[Entries taken from a collection]
- Opening Delimiter -

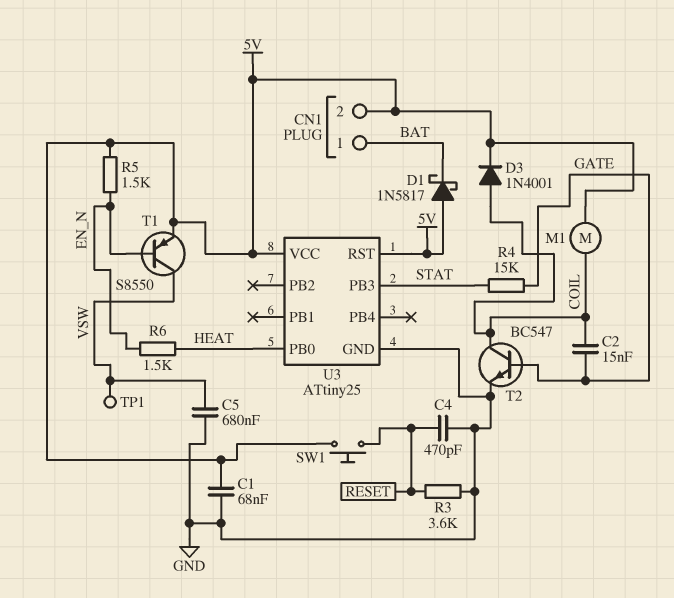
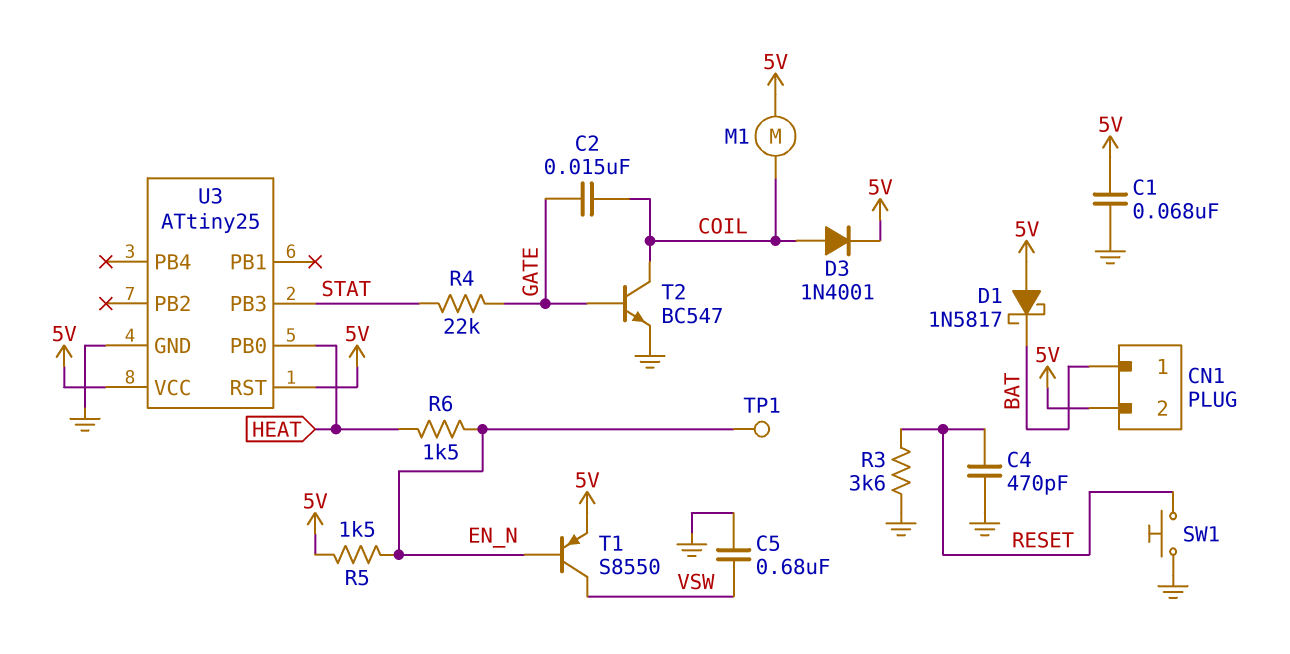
R4: 15k (GATE, STAT) -> 22k (GATE, STAT)
SW1: button (5V, RESET) -> button (GND, RESET)
TP1: test point (VSW) -> test point (EN_N)

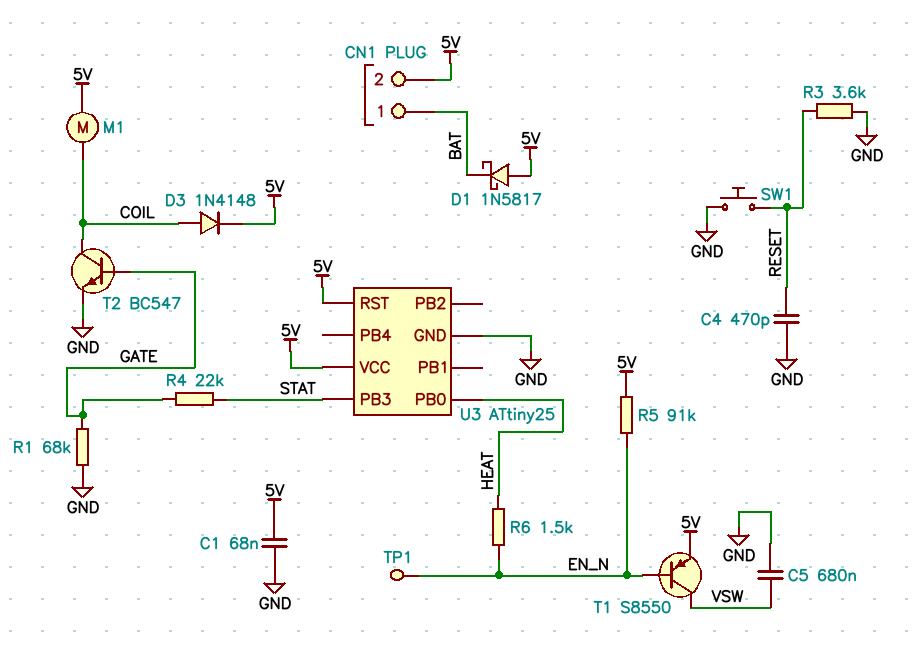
C2: 15nF (COIL, GATE) -> none
D3: diode 1N4001 (A COIL, K 5V) -> diode 1N4148 (A COIL, K 5V)
R1: none -> 68k (GATE, GND)
R5: 1.5k (5V, EN_N) -> 91k (5V, EN_N)

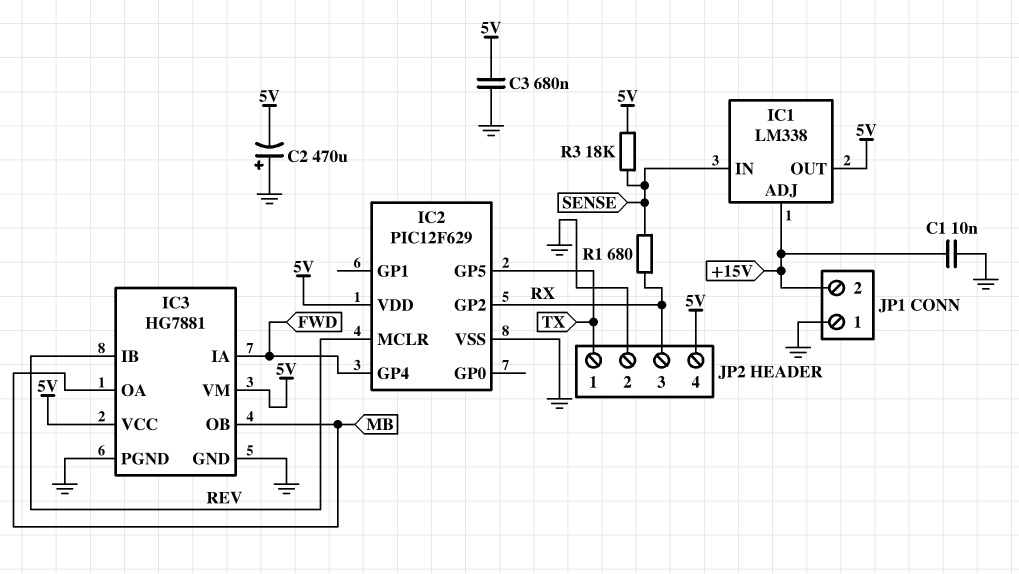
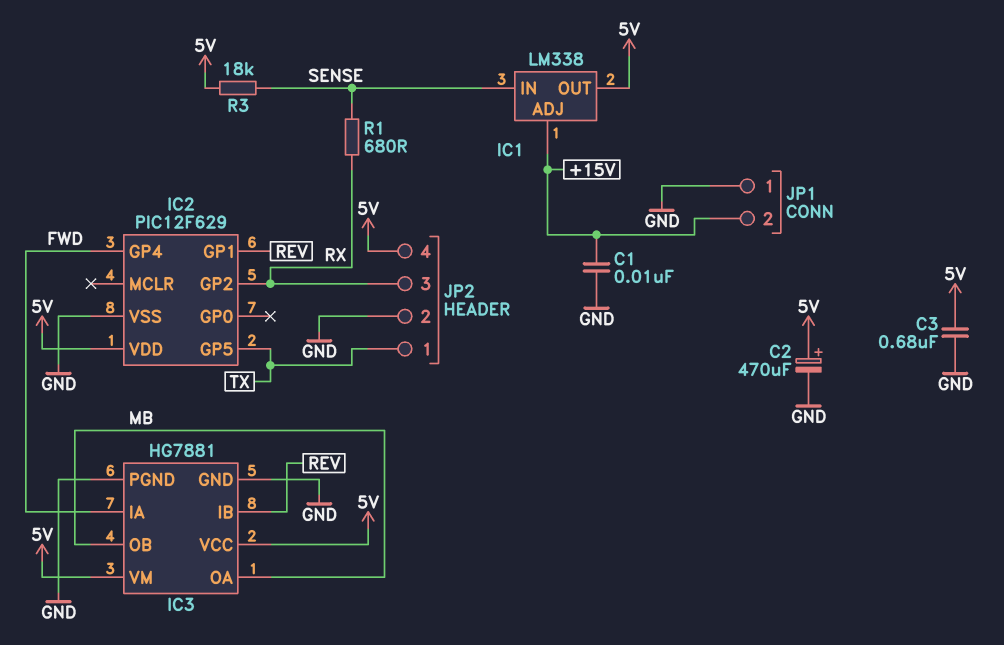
C2: 470uF (plus GND, minus 5V) -> 470uF (plus 5V, minus GND)
IC2 pin GP1: none -> REV
IC2 pin MCLR: REV -> none

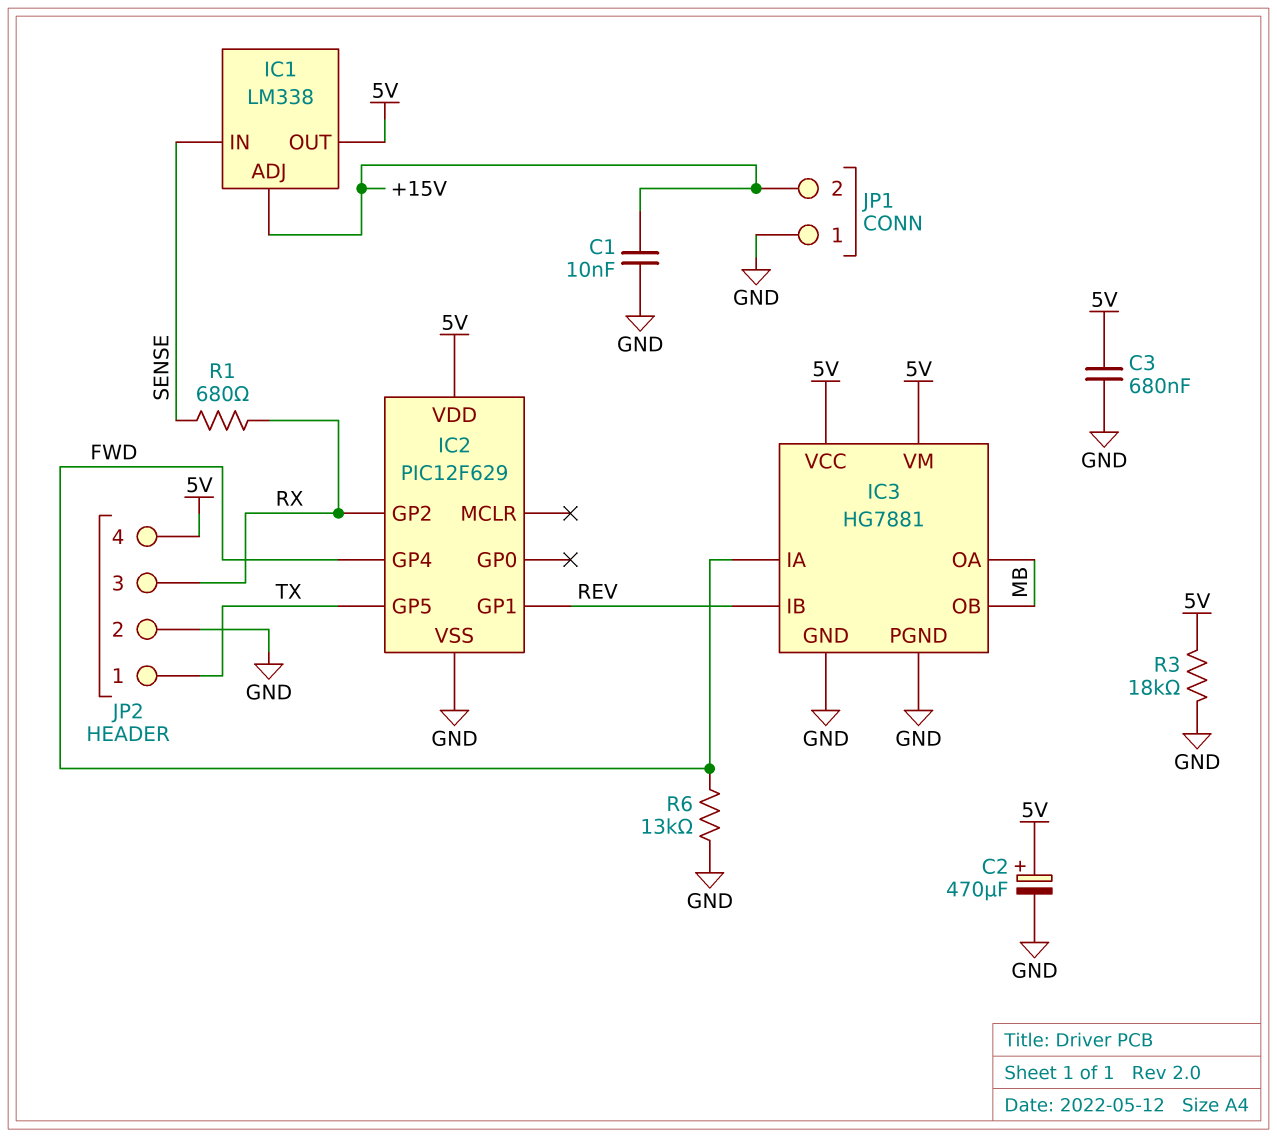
R3: 18k (5V, SENSE) -> 18k (5V, GND)
R6: none -> 13k (FWD, GND)

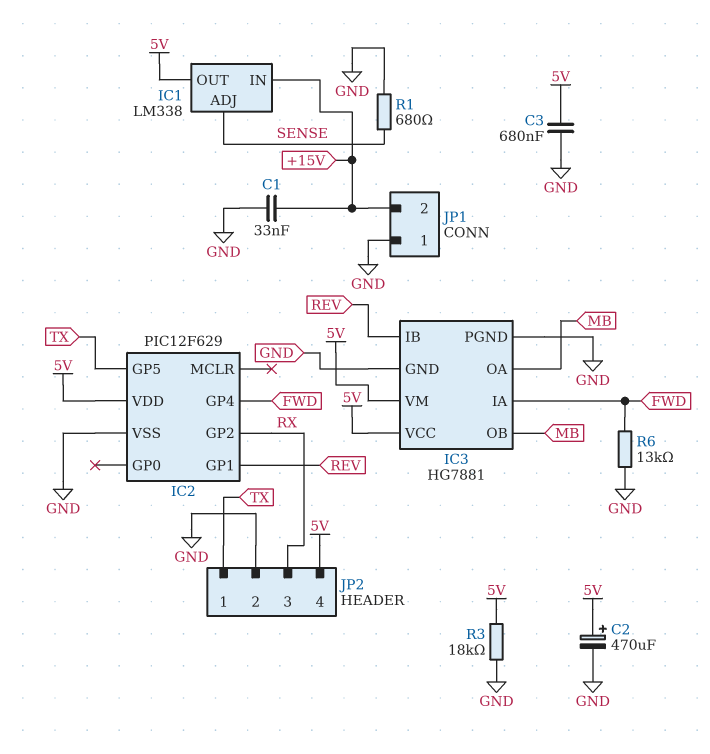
C1: 10nF (+15V, GND) -> 33nF (+15V, GND)
IC1 pin ADJ: +15V -> SENSE
IC1 pin IN: SENSE -> +15V
R1: 680 (RX, SENSE) -> 680 (GND, SENSE)

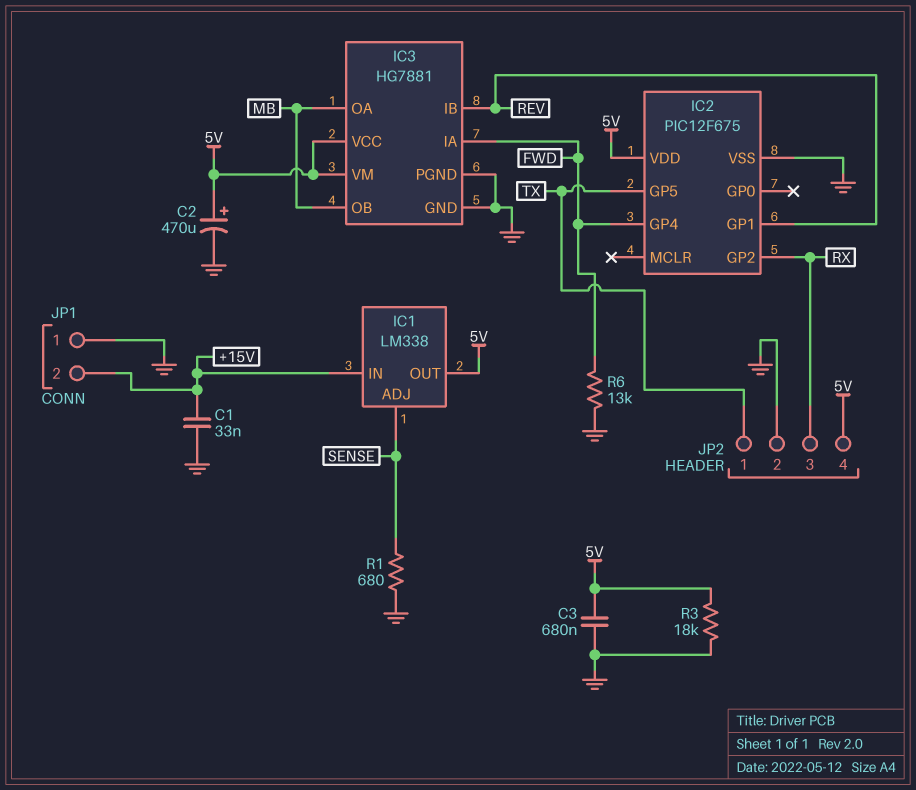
IC2: PIC12F629 -> PIC12F675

- Closing Delimiter -

▸ **Task to carry out**
Using the records above, return word for word the lines that begin at the one containing "C2: 15nF (COIL, GATE) -> none" and end at the one containing "IC2 pin GP1: none -> REV", both of them included and no pictures.

▸ **Result**
C2: 15nF (COIL, GATE) -> none
D3: diode 1N4001 (A COIL, K 5V) -> diode 1N4148 (A COIL, K 5V)
R1: none -> 68k (GATE, GND)
R5: 1.5k (5V, EN_N) -> 91k (5V, EN_N)

C2: 470uF (plus GND, minus 5V) -> 470uF (plus 5V, minus GND)
IC2 pin GP1: none -> REV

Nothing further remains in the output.